§ **Exercise requirements**
Lines from the beginning of the entries up to and including the one with "to <257, 389>" must be duplicated word for word; leave out all others.

§ **Exercise inputs**
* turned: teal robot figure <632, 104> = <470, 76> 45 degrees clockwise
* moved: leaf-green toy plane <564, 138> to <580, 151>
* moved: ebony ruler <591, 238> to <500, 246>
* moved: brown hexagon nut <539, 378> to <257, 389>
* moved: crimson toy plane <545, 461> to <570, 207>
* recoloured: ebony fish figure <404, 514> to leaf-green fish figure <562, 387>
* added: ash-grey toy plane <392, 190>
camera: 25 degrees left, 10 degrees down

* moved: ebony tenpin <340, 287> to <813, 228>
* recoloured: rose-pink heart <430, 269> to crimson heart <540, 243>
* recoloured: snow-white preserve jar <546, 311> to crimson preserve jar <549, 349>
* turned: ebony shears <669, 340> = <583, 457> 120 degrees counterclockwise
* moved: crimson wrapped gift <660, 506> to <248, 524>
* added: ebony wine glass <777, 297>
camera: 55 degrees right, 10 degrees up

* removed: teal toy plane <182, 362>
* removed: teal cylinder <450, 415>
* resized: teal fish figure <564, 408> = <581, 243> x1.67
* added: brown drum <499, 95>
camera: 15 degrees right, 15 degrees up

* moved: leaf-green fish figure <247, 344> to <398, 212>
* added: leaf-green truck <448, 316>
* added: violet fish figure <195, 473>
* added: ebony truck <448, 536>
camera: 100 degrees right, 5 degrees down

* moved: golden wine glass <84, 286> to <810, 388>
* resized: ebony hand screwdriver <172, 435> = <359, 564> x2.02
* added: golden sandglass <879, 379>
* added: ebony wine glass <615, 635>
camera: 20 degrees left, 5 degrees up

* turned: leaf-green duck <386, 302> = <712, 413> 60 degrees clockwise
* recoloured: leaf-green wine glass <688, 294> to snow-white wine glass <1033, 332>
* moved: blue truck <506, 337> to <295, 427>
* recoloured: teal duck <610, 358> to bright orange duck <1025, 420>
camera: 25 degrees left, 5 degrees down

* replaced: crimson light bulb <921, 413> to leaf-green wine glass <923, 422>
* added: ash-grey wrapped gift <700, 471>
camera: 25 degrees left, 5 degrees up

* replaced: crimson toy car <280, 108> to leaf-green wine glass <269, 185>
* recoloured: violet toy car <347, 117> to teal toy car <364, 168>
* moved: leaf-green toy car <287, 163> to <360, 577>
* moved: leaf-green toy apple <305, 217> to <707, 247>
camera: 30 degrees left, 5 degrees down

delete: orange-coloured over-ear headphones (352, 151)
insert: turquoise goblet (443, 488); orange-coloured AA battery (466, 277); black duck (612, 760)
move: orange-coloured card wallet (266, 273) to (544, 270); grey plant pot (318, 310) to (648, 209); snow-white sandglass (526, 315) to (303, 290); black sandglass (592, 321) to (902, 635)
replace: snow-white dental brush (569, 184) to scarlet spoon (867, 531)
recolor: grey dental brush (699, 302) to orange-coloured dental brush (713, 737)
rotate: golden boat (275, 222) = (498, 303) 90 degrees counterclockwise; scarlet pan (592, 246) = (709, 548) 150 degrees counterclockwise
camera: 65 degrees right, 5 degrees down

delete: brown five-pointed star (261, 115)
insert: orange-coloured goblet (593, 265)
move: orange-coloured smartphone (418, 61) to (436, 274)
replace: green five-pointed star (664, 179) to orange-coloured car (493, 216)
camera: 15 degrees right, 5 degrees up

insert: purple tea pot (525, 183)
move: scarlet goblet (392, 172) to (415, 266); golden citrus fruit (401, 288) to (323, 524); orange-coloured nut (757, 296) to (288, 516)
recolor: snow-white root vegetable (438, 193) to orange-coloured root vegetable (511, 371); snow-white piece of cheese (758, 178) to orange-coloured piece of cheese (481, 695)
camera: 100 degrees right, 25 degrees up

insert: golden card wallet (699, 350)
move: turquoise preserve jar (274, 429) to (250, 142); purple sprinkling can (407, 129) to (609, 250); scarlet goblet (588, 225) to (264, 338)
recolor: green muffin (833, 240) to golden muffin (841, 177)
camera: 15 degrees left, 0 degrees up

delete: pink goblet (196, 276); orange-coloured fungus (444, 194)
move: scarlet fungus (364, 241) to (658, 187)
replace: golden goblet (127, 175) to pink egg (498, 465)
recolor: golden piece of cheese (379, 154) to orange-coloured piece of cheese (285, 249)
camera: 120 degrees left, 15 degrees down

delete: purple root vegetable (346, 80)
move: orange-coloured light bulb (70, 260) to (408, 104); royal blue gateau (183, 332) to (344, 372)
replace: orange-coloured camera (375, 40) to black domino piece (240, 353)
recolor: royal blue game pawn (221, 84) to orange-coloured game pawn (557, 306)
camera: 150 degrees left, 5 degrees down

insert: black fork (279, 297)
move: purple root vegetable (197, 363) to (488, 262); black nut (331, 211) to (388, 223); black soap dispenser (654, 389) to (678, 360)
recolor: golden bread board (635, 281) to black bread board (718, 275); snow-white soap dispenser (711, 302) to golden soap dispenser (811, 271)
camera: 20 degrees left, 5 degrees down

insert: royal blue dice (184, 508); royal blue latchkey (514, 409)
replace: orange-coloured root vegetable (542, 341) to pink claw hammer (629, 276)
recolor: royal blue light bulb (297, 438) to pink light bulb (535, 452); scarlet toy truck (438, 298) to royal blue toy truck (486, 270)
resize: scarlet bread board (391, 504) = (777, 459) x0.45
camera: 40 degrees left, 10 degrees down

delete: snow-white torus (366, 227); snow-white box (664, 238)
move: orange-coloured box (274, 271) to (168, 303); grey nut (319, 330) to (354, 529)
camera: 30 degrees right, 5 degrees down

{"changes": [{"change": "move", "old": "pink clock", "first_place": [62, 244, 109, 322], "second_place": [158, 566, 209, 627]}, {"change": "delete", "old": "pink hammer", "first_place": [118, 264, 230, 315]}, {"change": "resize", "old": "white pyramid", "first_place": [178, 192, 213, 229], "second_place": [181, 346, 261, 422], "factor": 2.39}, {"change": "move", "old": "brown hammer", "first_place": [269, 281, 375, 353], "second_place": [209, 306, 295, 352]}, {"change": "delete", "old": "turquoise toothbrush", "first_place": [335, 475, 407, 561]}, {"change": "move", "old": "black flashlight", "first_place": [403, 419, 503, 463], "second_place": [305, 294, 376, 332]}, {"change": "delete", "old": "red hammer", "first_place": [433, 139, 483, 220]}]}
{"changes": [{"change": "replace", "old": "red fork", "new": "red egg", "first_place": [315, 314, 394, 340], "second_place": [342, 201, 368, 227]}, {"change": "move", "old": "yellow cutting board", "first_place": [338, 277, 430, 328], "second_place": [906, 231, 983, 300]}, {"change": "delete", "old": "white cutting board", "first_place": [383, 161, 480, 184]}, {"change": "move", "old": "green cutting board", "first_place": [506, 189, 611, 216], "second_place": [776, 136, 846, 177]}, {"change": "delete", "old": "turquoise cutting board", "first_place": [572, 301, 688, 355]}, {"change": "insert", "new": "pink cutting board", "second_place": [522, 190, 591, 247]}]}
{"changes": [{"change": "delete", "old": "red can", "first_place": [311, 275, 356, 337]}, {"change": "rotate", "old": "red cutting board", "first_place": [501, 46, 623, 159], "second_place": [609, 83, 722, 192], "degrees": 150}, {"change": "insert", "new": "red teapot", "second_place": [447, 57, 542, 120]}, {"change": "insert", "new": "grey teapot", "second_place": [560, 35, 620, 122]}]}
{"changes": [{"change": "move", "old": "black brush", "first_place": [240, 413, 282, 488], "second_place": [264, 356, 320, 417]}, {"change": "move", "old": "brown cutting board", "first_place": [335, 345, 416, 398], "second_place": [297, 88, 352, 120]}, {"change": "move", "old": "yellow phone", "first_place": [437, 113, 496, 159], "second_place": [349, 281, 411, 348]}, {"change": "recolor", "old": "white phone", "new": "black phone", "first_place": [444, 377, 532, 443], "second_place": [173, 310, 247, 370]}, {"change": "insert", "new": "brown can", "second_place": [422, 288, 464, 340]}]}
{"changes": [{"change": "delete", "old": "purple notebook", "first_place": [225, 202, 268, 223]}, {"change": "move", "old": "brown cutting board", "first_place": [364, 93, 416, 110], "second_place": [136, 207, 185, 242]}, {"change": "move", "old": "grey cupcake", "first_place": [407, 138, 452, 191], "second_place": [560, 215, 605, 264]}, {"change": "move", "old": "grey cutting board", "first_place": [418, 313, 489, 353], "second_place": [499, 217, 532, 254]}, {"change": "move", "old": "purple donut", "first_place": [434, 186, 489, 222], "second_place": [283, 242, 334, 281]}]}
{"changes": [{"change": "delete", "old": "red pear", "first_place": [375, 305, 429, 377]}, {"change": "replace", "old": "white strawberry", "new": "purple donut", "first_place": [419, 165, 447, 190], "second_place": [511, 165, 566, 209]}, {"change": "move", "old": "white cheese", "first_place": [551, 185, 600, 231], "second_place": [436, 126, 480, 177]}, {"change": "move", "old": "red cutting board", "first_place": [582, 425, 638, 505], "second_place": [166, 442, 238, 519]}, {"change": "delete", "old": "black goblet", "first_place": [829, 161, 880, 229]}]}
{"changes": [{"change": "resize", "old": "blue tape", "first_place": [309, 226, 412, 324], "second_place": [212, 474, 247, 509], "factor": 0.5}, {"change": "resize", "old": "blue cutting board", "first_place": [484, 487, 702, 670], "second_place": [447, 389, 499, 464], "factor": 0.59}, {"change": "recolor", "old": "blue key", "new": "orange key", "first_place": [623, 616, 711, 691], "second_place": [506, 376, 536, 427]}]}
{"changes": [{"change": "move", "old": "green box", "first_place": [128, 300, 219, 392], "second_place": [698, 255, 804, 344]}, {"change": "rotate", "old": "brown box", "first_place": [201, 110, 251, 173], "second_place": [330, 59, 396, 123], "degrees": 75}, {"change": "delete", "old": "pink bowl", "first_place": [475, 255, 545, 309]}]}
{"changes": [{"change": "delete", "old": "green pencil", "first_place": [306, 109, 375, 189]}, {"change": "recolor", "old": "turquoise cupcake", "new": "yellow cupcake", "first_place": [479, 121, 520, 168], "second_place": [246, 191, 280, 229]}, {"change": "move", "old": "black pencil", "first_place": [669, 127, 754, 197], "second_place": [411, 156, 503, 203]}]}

§ **Solution below**
* turned: teal robot figure <632, 104> = <470, 76> 45 degrees clockwise
* moved: leaf-green toy plane <564, 138> to <580, 151>
* moved: ebony ruler <591, 238> to <500, 246>
* moved: brown hexagon nut <539, 378> to <257, 389>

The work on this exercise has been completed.